Provided data »
+++

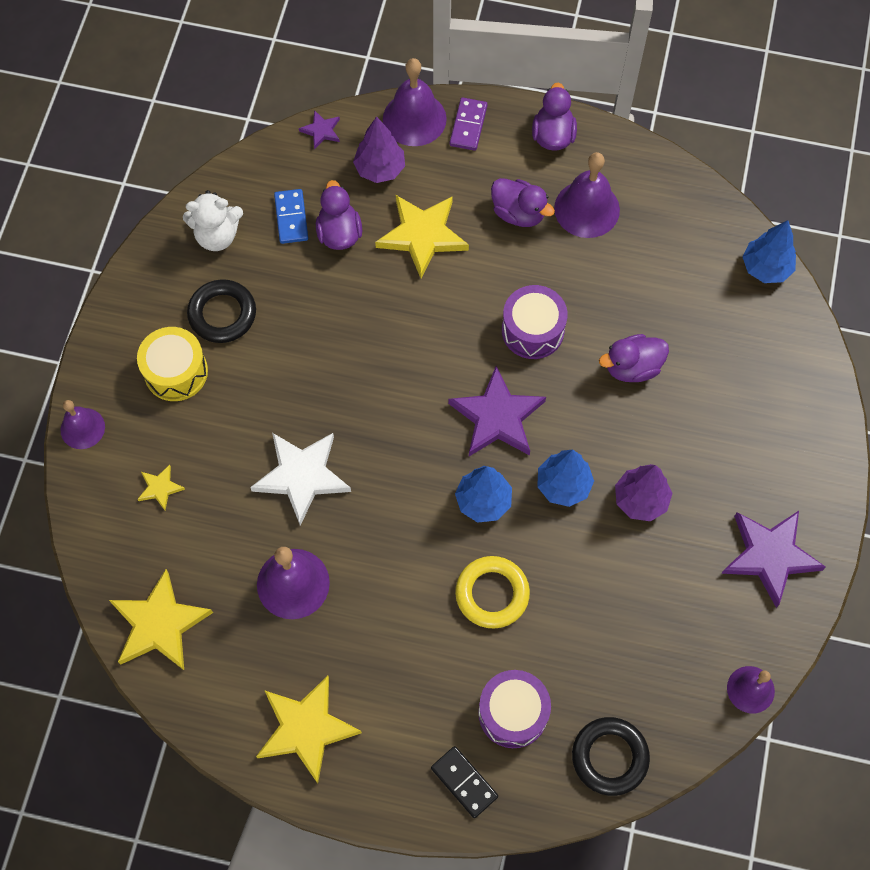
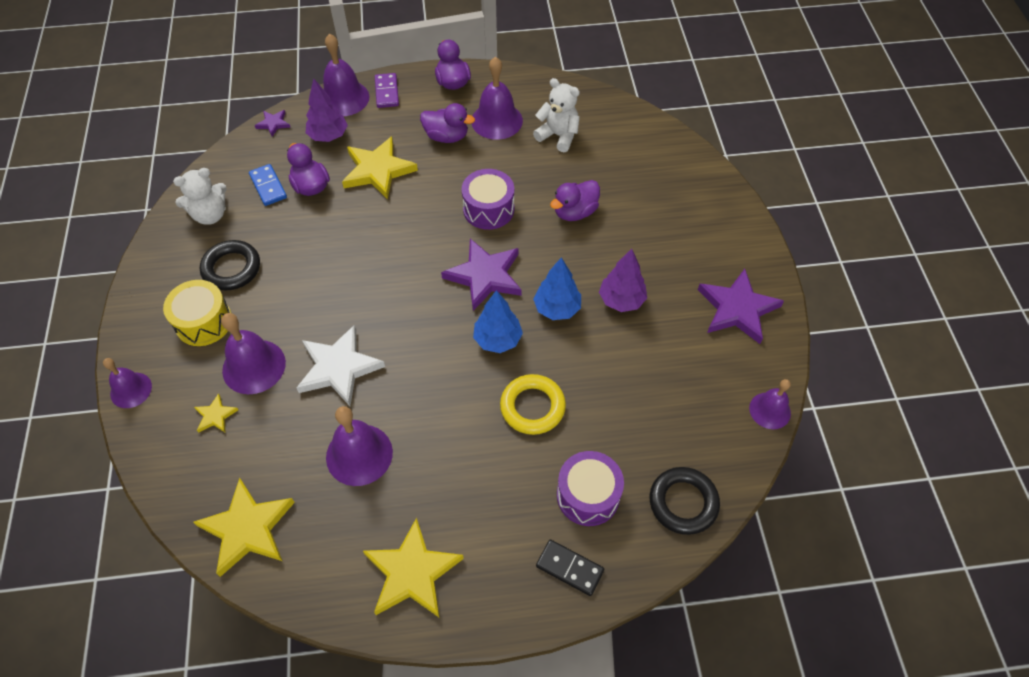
camera: 20 degrees left, 10 degrees down
(214, 444) = (254, 366): none -> purple bell
(653, 254) = (558, 136): none -> white teddy bear
(766, 268) = (643, 122): blue tree -> none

+++

Problem description » Extract all the data above exactly, excluding every picture.

The completed task »
camera: 20 degrees left, 10 degrees down
(214, 444) = (254, 366): none -> purple bell
(653, 254) = (558, 136): none -> white teddy bear
(766, 268) = (643, 122): blue tree -> none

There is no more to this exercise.